__Problem to work on__:
Two lines below mark the span: the one containing "purple circle: (165, 237)" and the one containing "red star: (135, 126) -> (97, 105), moved". Set down both, plus every line between, exactly as they stand, and nothing else.

__Source material__:
════════

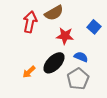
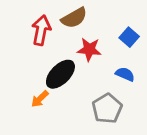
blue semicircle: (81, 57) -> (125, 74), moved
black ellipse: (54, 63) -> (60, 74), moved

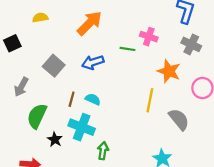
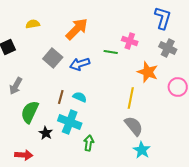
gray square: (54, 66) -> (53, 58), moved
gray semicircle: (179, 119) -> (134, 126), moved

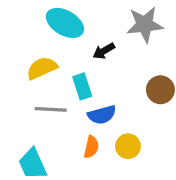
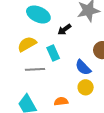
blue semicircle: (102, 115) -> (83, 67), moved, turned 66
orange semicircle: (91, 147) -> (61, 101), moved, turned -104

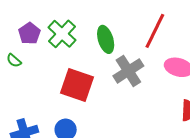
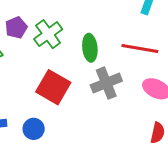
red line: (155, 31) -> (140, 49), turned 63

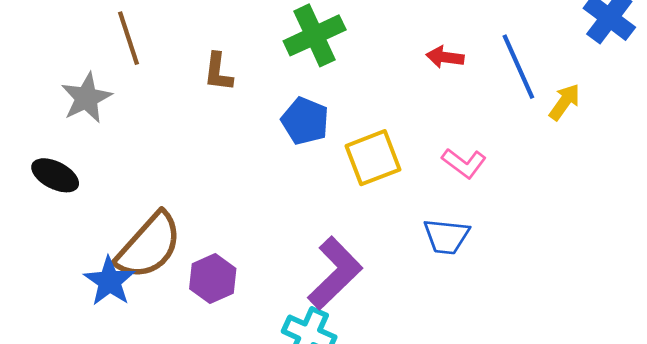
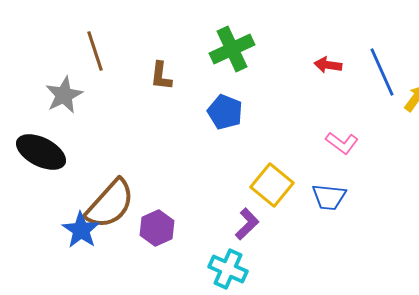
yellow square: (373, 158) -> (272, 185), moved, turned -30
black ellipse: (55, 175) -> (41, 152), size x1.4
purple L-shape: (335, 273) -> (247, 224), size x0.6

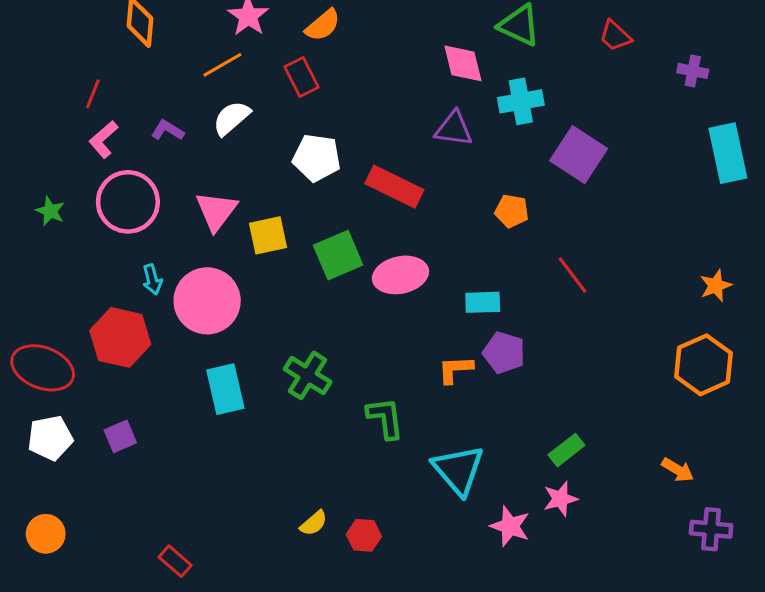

════════

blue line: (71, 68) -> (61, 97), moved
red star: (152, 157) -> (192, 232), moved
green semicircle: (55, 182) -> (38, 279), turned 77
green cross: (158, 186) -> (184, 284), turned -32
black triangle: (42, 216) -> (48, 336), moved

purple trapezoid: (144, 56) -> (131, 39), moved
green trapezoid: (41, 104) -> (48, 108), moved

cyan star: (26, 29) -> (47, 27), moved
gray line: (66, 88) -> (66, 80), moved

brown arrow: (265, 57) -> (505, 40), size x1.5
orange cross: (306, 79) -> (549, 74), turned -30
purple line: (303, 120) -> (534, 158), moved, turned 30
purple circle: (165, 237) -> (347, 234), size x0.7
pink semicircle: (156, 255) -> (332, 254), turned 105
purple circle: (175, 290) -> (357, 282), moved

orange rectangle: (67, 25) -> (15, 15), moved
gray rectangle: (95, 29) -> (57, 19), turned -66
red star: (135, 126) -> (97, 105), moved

════════

__Task answer__:
purple circle: (165, 237) -> (347, 234), size x0.7
pink semicircle: (156, 255) -> (332, 254), turned 105
purple circle: (175, 290) -> (357, 282), moved

orange rectangle: (67, 25) -> (15, 15), moved
gray rectangle: (95, 29) -> (57, 19), turned -66
red star: (135, 126) -> (97, 105), moved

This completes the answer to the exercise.